= Prompt =
Only the lines from the one containing "Highlight carcinoma. Return masks as SVG." through the end of the entries should be repeated, exactly as they appear, first and last included.

= Data lines =
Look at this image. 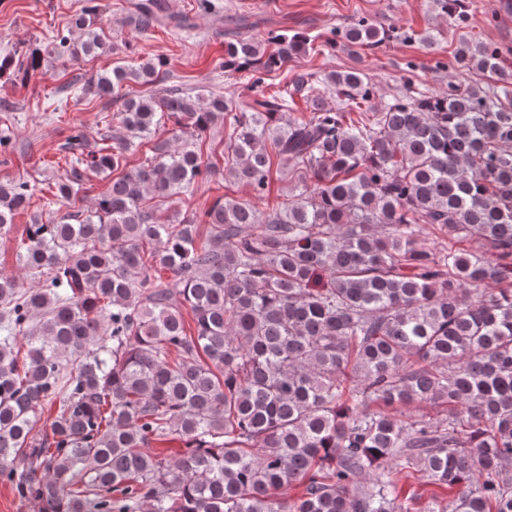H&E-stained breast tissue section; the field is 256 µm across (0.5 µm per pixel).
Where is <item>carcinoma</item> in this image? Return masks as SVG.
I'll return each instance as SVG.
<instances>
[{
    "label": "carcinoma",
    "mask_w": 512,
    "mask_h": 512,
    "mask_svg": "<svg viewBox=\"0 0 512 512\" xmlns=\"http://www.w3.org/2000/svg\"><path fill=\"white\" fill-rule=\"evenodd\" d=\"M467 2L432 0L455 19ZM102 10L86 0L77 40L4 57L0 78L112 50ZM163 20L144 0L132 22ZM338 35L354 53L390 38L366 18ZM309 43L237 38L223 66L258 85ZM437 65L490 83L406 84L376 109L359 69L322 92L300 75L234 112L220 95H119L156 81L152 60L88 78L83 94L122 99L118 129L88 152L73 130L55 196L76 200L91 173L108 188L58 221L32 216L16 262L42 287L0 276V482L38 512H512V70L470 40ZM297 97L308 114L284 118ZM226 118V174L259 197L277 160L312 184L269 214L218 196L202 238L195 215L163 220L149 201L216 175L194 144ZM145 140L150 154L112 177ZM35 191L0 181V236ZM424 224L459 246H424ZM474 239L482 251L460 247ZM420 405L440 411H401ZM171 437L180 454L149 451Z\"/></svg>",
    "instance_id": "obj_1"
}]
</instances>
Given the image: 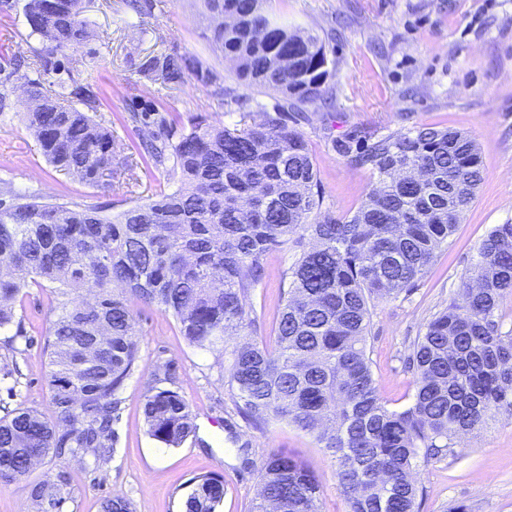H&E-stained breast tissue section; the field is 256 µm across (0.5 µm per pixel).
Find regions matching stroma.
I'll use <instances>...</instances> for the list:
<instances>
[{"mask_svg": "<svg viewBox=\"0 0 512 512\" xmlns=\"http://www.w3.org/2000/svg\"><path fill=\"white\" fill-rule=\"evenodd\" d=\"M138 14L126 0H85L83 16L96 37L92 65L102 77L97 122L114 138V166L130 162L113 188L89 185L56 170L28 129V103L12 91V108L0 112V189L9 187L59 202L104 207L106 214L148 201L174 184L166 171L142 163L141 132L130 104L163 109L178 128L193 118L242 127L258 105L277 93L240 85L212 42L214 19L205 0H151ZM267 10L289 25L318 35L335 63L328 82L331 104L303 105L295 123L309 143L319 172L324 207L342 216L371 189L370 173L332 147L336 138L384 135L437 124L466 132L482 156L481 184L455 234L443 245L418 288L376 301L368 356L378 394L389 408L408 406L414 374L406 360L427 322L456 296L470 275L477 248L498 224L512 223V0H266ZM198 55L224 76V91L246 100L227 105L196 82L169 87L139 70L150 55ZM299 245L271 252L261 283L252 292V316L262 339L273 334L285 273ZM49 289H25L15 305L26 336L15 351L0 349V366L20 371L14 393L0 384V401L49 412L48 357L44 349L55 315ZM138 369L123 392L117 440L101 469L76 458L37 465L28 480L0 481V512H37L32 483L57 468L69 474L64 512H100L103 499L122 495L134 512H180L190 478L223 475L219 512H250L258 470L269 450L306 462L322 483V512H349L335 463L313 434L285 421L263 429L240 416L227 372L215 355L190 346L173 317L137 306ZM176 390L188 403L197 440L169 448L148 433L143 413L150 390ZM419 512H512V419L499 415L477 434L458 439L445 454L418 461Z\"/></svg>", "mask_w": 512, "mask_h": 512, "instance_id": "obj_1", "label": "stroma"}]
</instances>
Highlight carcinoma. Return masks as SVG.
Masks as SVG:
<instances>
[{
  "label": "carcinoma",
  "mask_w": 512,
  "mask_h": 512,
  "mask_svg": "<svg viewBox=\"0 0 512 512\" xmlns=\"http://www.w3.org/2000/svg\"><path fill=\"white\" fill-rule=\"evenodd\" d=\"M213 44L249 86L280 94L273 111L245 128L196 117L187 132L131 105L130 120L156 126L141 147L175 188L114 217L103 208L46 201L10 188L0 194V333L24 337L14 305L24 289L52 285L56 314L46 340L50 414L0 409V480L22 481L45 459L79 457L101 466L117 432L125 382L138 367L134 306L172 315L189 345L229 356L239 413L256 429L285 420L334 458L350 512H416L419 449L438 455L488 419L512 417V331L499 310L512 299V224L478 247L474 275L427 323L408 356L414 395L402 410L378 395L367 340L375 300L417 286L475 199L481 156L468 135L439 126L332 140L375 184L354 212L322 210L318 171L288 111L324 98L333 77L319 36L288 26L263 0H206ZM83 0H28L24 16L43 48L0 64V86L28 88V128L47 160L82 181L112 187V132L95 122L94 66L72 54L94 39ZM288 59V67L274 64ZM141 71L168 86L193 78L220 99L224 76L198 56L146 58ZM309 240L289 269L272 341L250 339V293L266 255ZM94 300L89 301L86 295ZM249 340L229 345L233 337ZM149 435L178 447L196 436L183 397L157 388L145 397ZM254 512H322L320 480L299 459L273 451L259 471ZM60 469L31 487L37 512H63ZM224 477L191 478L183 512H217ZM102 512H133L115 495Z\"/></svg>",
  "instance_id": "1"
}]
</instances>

= Problem solution =
Highlight carcinoma. Return masks as SVG.
Masks as SVG:
<instances>
[{
  "label": "carcinoma",
  "mask_w": 512,
  "mask_h": 512,
  "mask_svg": "<svg viewBox=\"0 0 512 512\" xmlns=\"http://www.w3.org/2000/svg\"><path fill=\"white\" fill-rule=\"evenodd\" d=\"M213 44L249 86L280 94L273 111L245 128L196 117L187 132L131 105L130 120L156 126L141 147L175 188L114 217L103 208L46 201L10 188L0 194V333L24 337L14 305L24 289L52 285L56 314L46 340L50 414L0 409V480L22 481L45 459L79 457L101 466L117 432L125 382L138 367L134 306L172 315L189 345L229 356L239 413L256 429L285 420L334 458L350 512H416L419 449L438 455L488 419L512 417V331L499 310L512 299V224L478 247L474 275L427 323L408 356L414 395L402 410L378 395L367 340L375 300L417 286L475 199L481 156L468 135L439 126L332 140L375 184L354 212L322 210L318 171L288 111L324 98L333 77L319 36L288 26L263 0H206ZM83 0H28L24 16L43 48L0 64V86L28 88V128L47 160L82 181L112 187V132L95 122L94 66L72 54L94 39ZM288 59V67L274 64ZM141 71L168 86L193 78L220 99L224 76L198 56L146 58ZM309 240L289 269L272 341L250 339V293L266 255ZM94 300L89 301L86 295ZM249 340L229 345L233 337ZM149 435L178 447L196 436L183 397L157 388L145 397ZM254 512H322L320 480L299 459L273 451L259 471ZM60 469L31 487L37 512H63ZM224 477L191 478L183 512H217ZM102 512H133L115 495Z\"/></svg>",
  "instance_id": "1"
}]
</instances>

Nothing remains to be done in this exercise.